___ ENTRIES PROVIDED ___

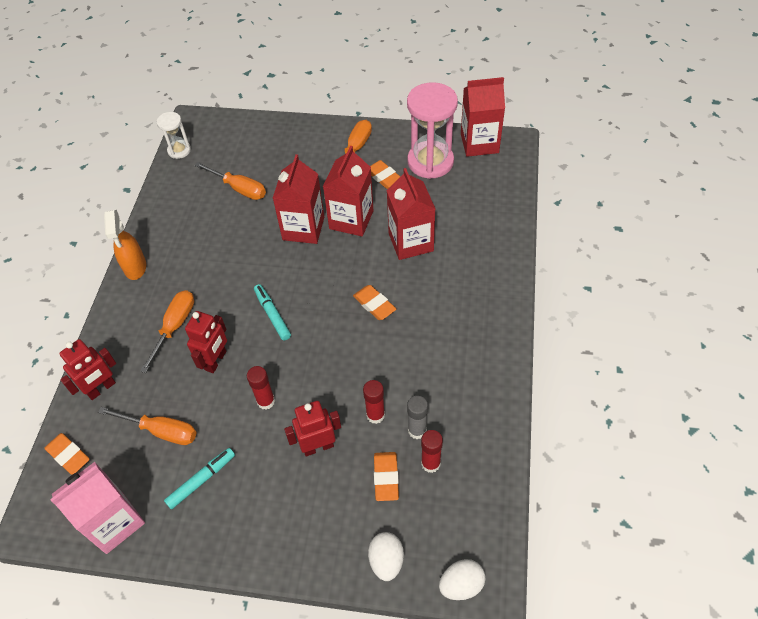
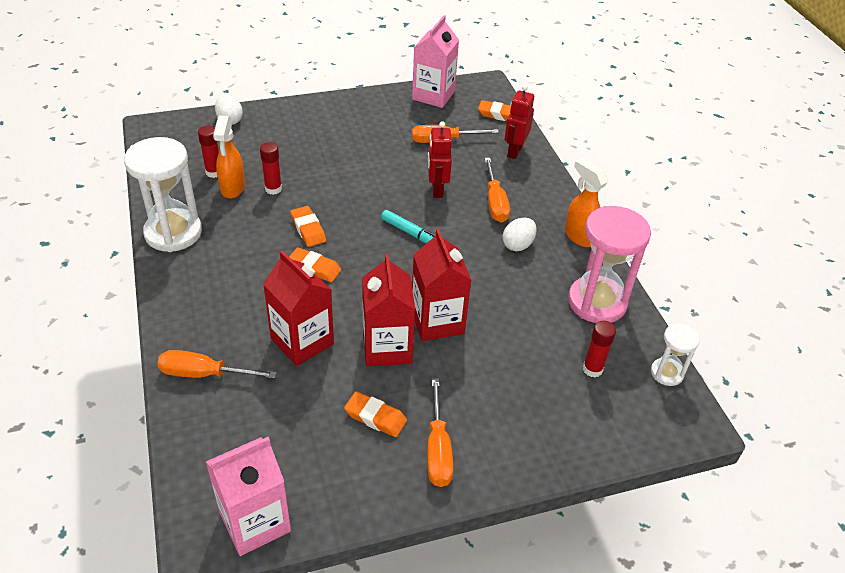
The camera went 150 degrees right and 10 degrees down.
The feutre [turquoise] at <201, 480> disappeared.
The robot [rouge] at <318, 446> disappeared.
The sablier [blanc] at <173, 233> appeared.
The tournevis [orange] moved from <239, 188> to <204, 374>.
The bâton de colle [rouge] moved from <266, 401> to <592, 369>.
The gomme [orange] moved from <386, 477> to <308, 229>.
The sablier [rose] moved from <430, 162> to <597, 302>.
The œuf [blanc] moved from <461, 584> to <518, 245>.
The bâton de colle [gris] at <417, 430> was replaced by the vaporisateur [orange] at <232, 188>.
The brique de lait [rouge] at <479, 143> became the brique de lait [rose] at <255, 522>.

___

* _TASK PROMPT_
Your task is to restate word for word the lines from the top of the data to the line containing "The bâton de colle [rouge]", both ends included, with every picture left out.

* _EXPECTED ANSWER_
The camera went 150 degrees right and 10 degrees down.
The feutre [turquoise] at <201, 480> disappeared.
The robot [rouge] at <318, 446> disappeared.
The sablier [blanc] at <173, 233> appeared.
The tournevis [orange] moved from <239, 188> to <204, 374>.
The bâton de colle [rouge] moved from <266, 401> to <592, 369>.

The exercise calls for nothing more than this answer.